From the data, copy out every line in which the word "dumbbell" appears.
*** Opening GIVEN RECORDS ***
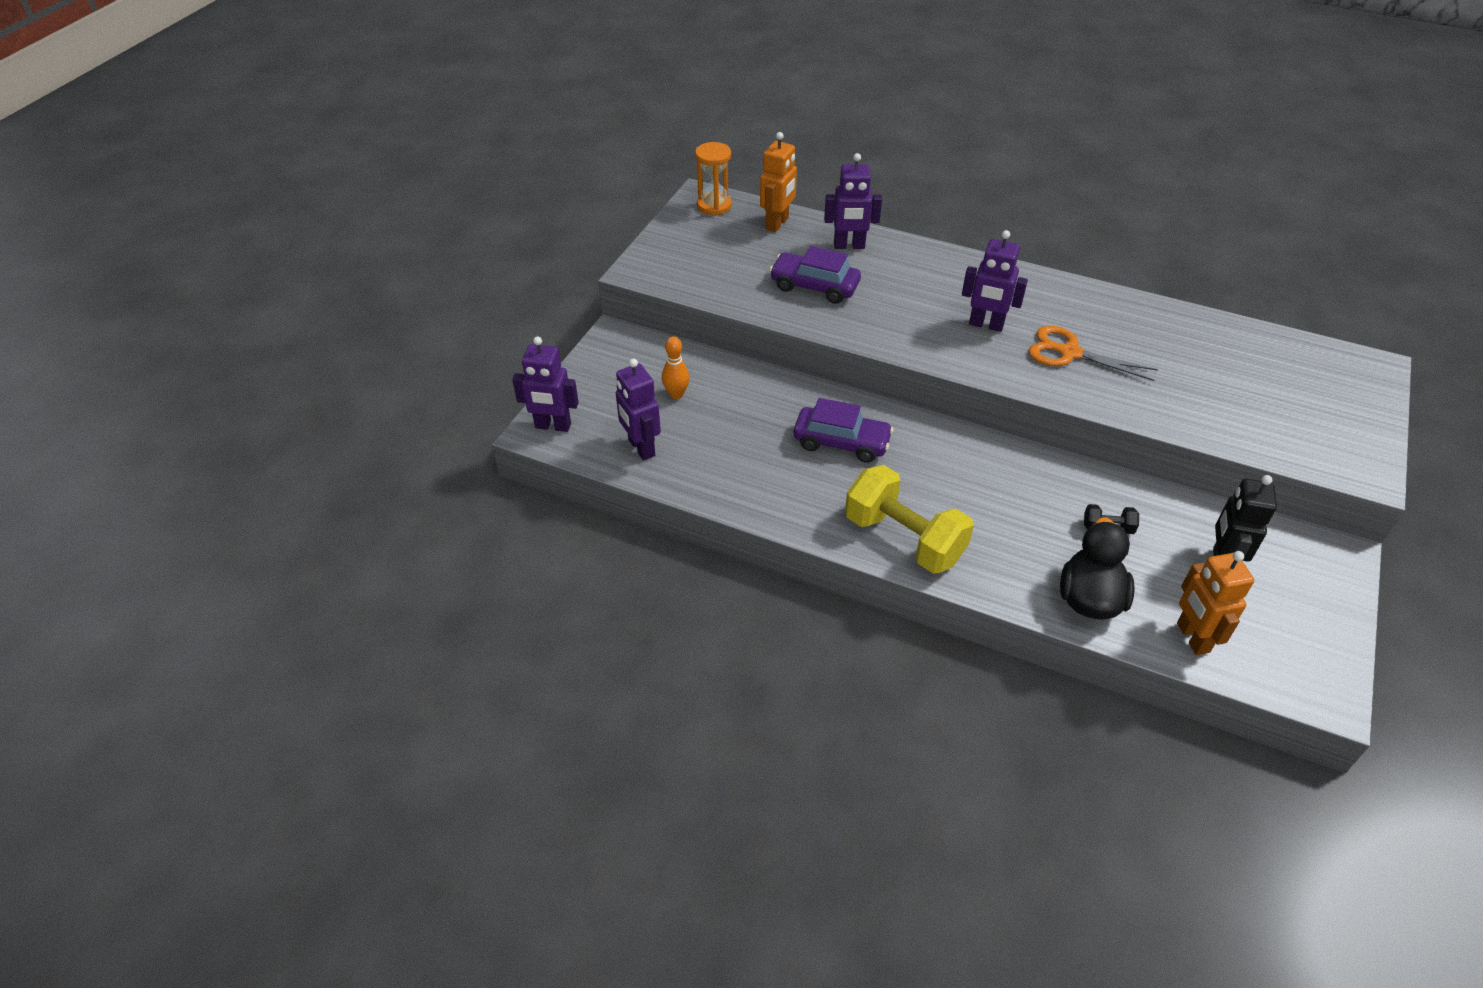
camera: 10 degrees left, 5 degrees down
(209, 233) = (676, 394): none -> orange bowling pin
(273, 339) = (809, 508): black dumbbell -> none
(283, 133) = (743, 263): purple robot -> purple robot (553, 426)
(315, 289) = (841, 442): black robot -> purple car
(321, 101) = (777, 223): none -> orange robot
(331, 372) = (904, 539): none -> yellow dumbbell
*** Closing GIVEN RECORDS ***
▶ [REPLY TO THE TASK]:
(273, 339) = (809, 508): black dumbbell -> none
(331, 372) = (904, 539): none -> yellow dumbbell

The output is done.